[A run of records]

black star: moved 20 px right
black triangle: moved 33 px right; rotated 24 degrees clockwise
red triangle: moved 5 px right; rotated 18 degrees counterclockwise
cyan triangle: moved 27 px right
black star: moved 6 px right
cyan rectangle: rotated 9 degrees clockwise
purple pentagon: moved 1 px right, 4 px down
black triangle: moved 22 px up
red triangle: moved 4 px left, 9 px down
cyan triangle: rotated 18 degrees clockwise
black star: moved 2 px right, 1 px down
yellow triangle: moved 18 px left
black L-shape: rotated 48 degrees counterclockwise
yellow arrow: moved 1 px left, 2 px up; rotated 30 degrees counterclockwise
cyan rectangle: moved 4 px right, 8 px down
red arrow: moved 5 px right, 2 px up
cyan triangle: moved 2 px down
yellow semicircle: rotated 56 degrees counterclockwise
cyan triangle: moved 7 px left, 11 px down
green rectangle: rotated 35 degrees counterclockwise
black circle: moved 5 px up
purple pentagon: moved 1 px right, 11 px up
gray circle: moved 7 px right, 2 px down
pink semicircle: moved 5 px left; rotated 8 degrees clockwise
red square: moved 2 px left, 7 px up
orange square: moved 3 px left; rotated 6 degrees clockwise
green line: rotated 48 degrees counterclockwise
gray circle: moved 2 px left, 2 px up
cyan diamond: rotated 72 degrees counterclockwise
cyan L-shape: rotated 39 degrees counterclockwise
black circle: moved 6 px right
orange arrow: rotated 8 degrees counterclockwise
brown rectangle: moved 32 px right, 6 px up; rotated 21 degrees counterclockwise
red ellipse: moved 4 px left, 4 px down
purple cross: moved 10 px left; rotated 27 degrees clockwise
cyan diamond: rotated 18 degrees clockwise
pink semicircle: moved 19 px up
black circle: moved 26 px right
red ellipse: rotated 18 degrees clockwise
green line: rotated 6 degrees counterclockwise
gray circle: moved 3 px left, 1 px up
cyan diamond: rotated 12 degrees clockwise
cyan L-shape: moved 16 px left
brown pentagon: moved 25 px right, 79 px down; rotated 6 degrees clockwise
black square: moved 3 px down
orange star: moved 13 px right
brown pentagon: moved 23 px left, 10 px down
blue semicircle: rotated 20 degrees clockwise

## Exercise objective
Copy the records from the start through the line containing "cyan triangle: moved 7 px left, 11 px down", with every "black star" switched to "gray star" and nothing else altered.

## Full solution
gray star: moved 20 px right
black triangle: moved 33 px right; rotated 24 degrees clockwise
red triangle: moved 5 px right; rotated 18 degrees counterclockwise
cyan triangle: moved 27 px right
gray star: moved 6 px right
cyan rectangle: rotated 9 degrees clockwise
purple pentagon: moved 1 px right, 4 px down
black triangle: moved 22 px up
red triangle: moved 4 px left, 9 px down
cyan triangle: rotated 18 degrees clockwise
gray star: moved 2 px right, 1 px down
yellow triangle: moved 18 px left
black L-shape: rotated 48 degrees counterclockwise
yellow arrow: moved 1 px left, 2 px up; rotated 30 degrees counterclockwise
cyan rectangle: moved 4 px right, 8 px down
red arrow: moved 5 px right, 2 px up
cyan triangle: moved 2 px down
yellow semicircle: rotated 56 degrees counterclockwise
cyan triangle: moved 7 px left, 11 px down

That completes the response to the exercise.